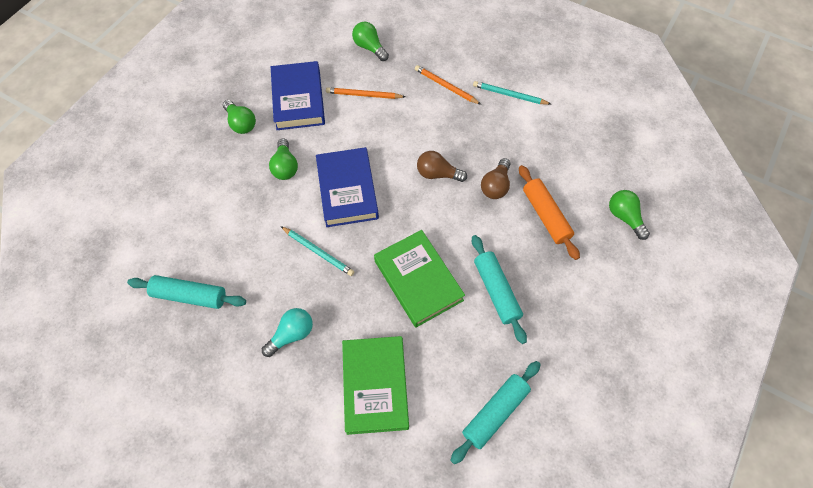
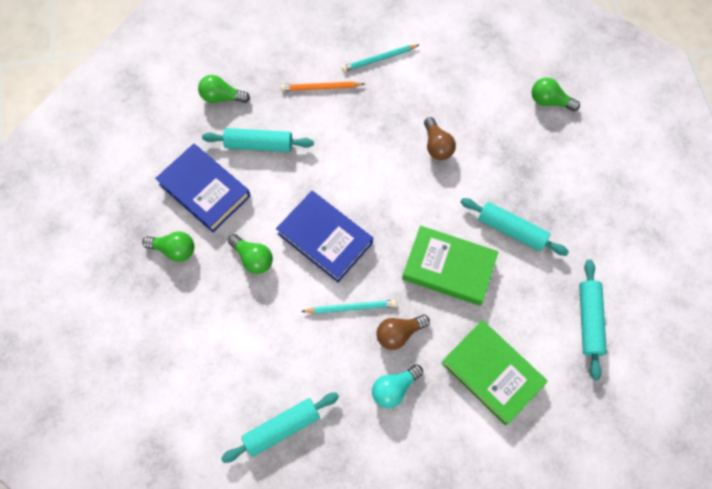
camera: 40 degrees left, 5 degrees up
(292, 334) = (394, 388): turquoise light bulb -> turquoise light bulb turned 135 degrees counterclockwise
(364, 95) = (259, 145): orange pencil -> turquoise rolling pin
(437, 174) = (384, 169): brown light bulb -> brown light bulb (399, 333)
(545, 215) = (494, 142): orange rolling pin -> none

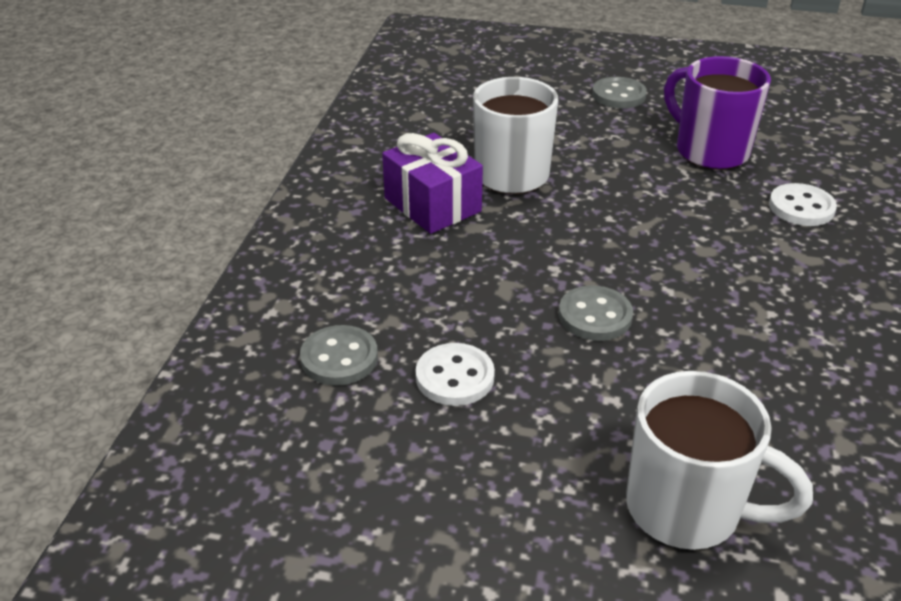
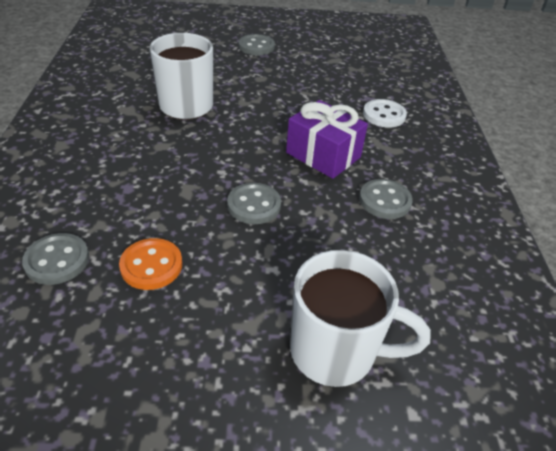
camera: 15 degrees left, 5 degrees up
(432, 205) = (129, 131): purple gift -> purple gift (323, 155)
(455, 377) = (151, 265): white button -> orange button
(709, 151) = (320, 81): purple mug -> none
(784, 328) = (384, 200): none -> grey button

################

• _EXERCISE PROMPT_: Your copy should match the records above exactly, except that it contains no pictures.

• _RESPONSE TO THIS TASK_:
camera: 40 degrees left, 5 degrees up
(292, 334) = (394, 388): turquoise light bulb -> turquoise light bulb turned 135 degrees counterclockwise
(364, 95) = (259, 145): orange pencil -> turquoise rolling pin
(437, 174) = (384, 169): brown light bulb -> brown light bulb (399, 333)
(545, 215) = (494, 142): orange rolling pin -> none

camera: 15 degrees left, 5 degrees up
(432, 205) = (129, 131): purple gift -> purple gift (323, 155)
(455, 377) = (151, 265): white button -> orange button
(709, 151) = (320, 81): purple mug -> none
(784, 328) = (384, 200): none -> grey button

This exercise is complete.